Of all the lines in the material, how many carry the string "VBUS"? Respond with the number by itself.
===== DATASET EXTRACT
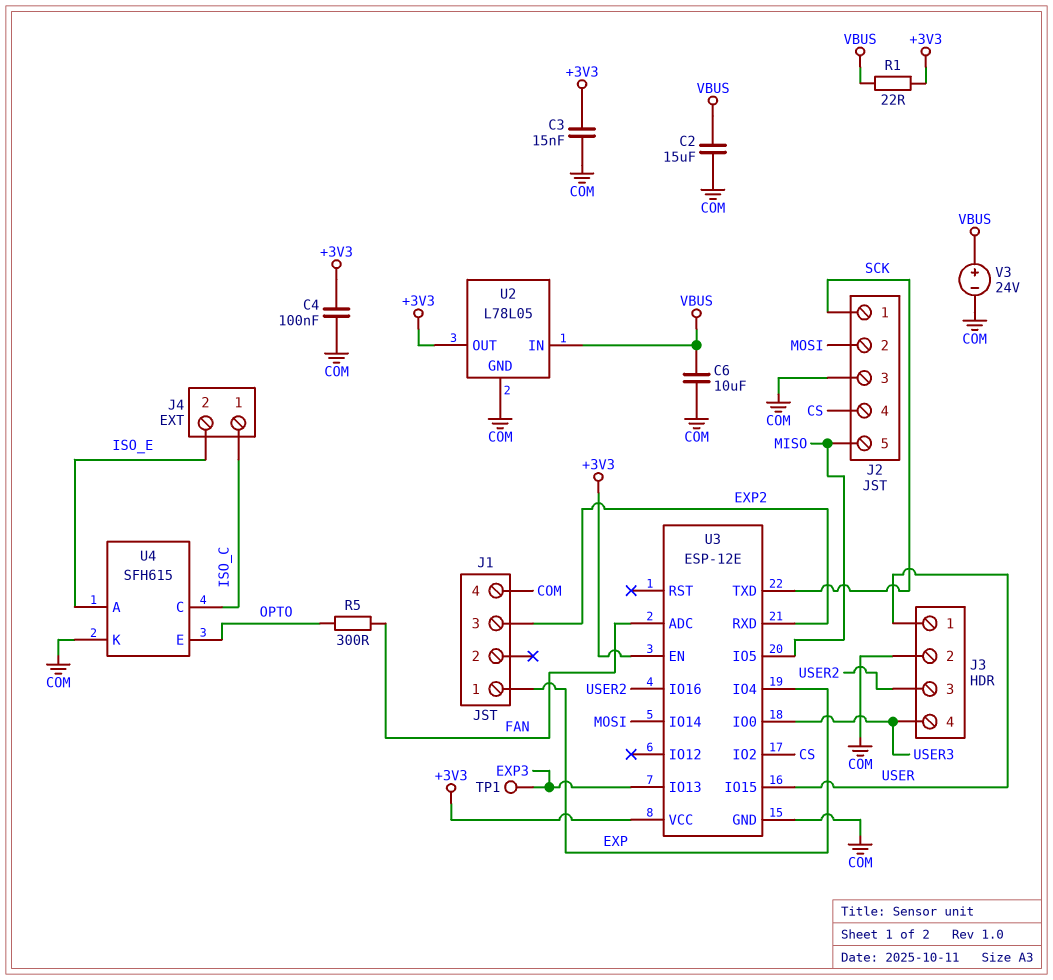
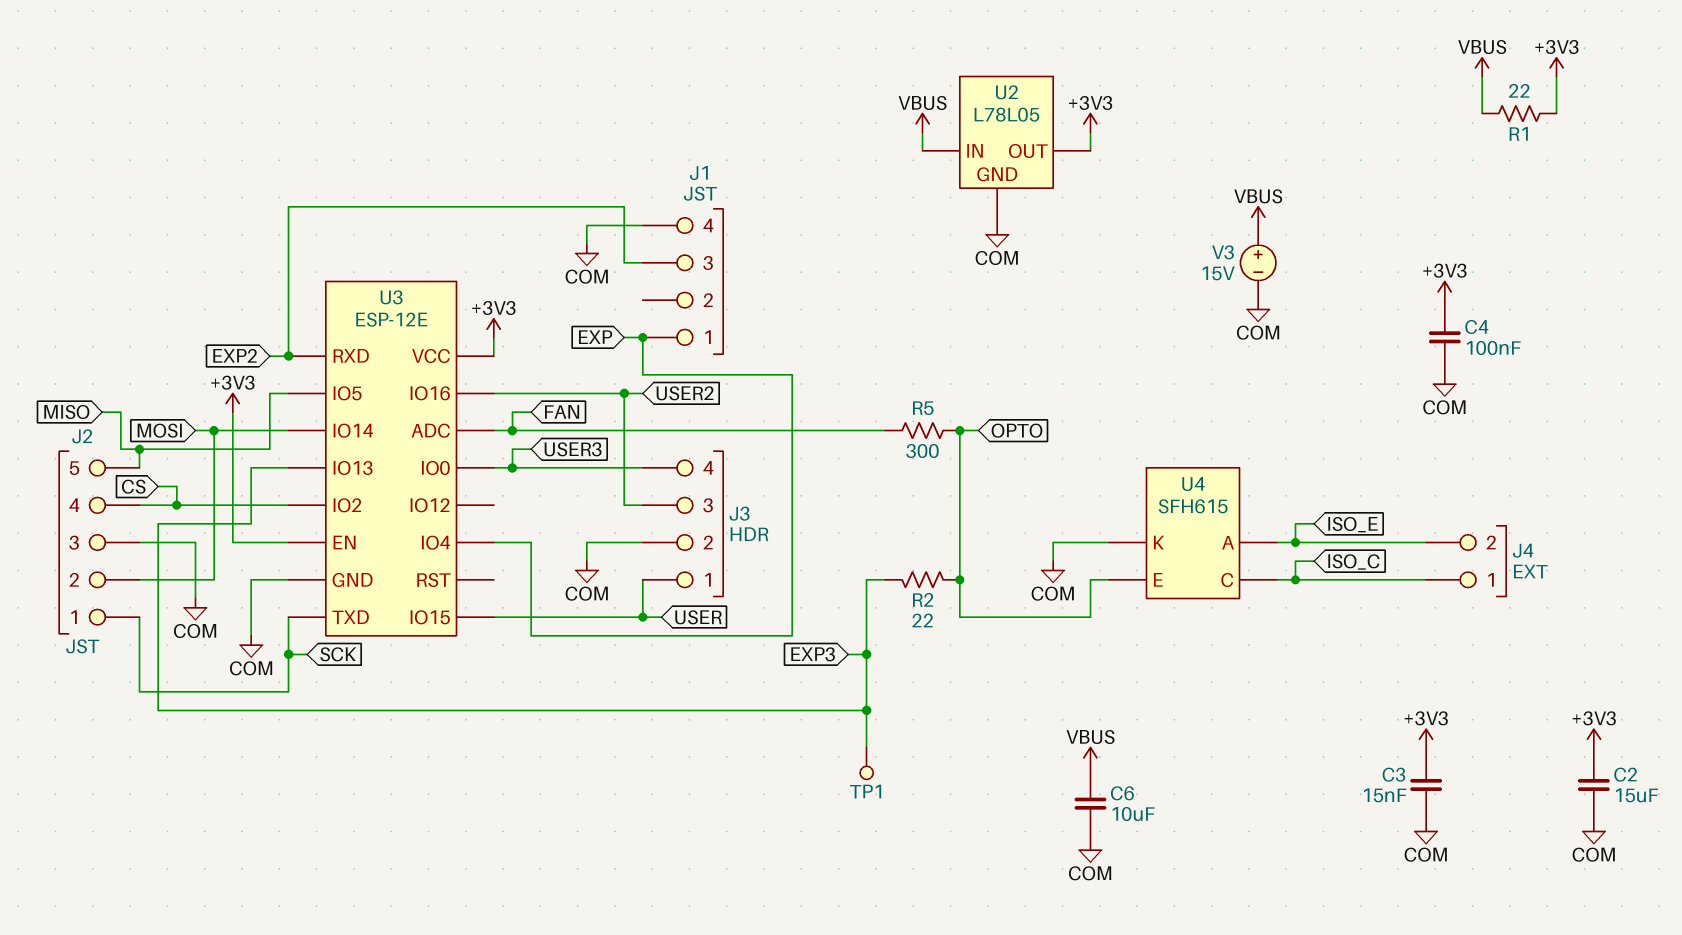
C2: 15uF (COM, VBUS) -> 15uF (+3V3, COM)
R2: none -> 22 (EXP3, OPTO)
V3: 24V (plus VBUS, minus COM) -> 15V (plus VBUS, minus COM)

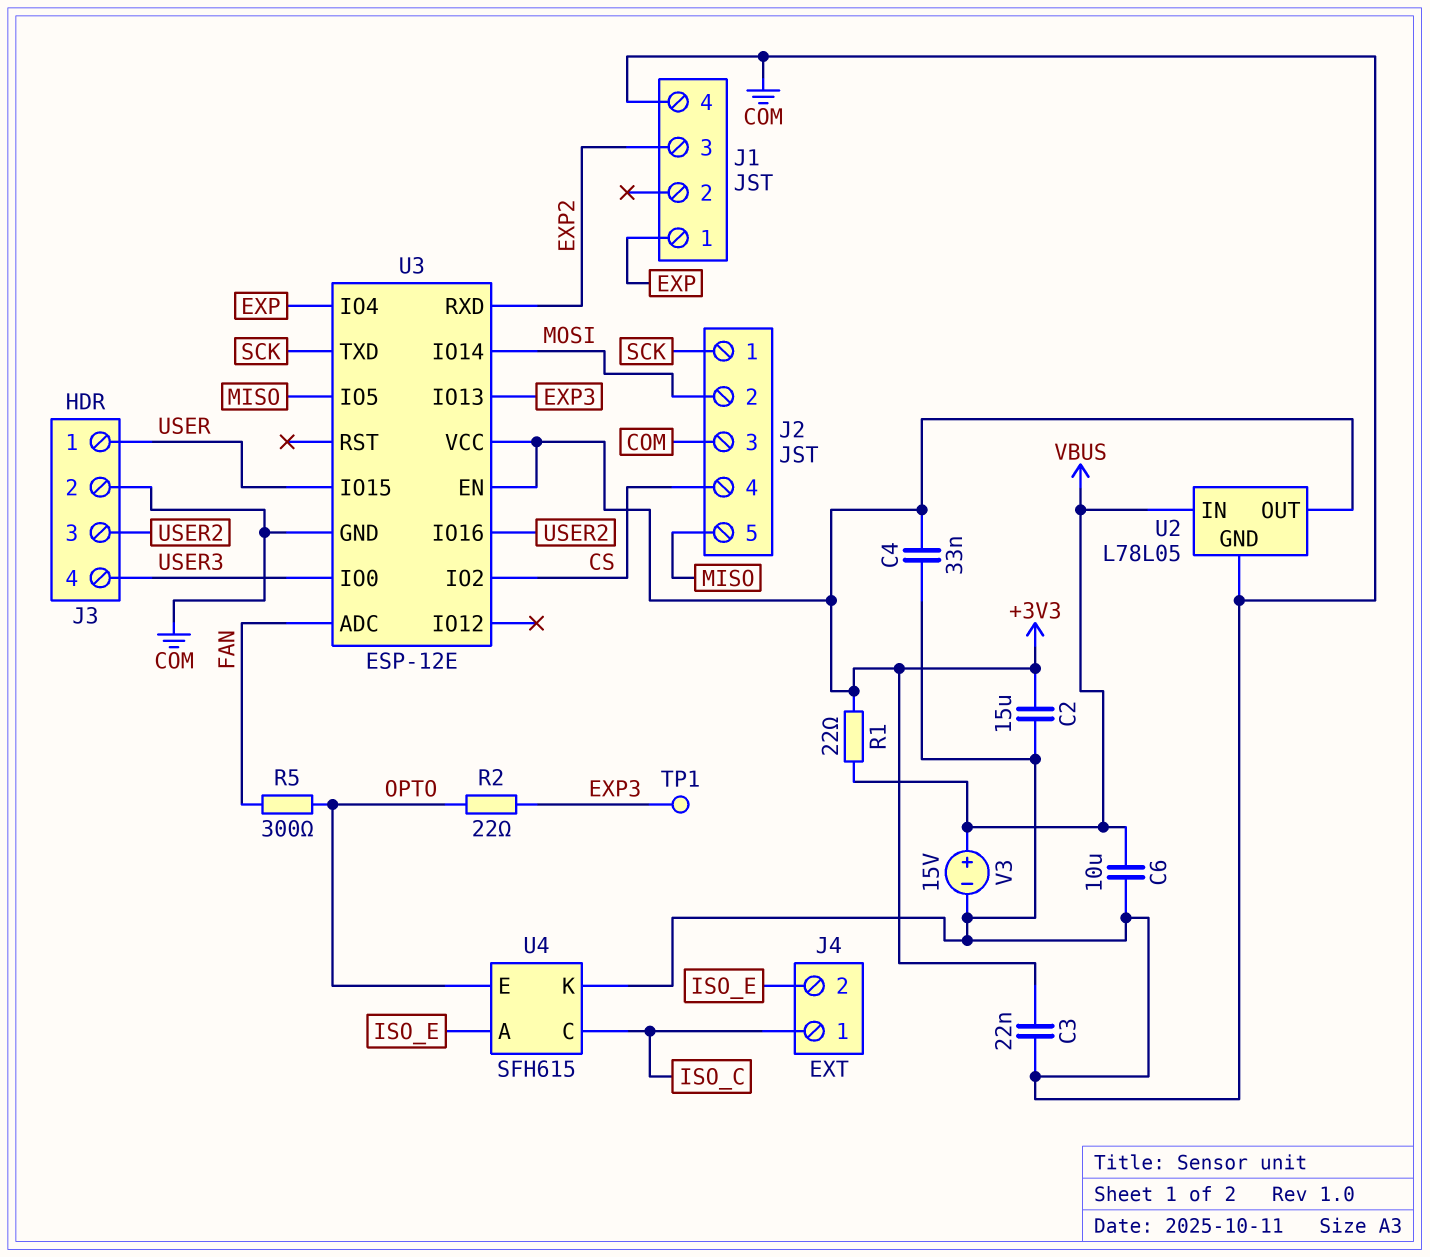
C3: 15nF (+3V3, COM) -> 22nF (+3V3, COM)
C4: 100nF (+3V3, COM) -> 33nF (+3V3, COM)

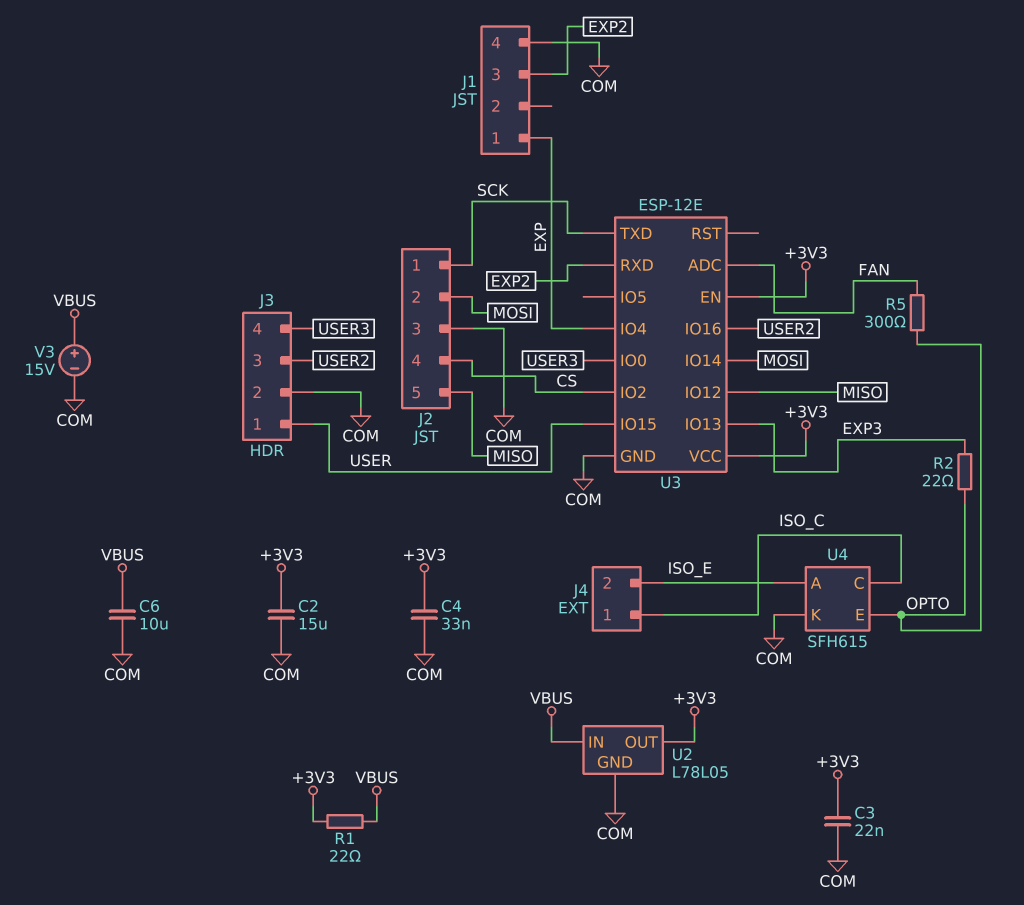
TP1: test point (EXP3) -> none
U3 pin IO5: MISO -> none
U3 pin IO12: none -> MISO

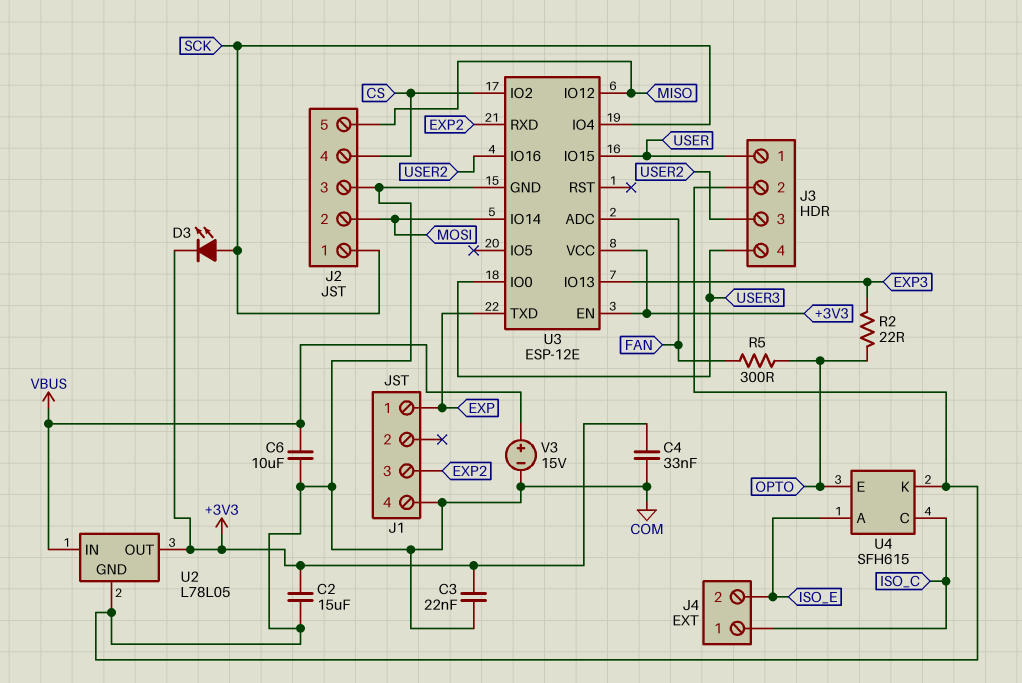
D3: none -> LED (A SCK, K +3V3)
R1: 22 (+3V3, VBUS) -> none
U3 pin IO4: EXP -> SCK
U3 pin TXD: SCK -> EXP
==========
**TASK RESULT**. 3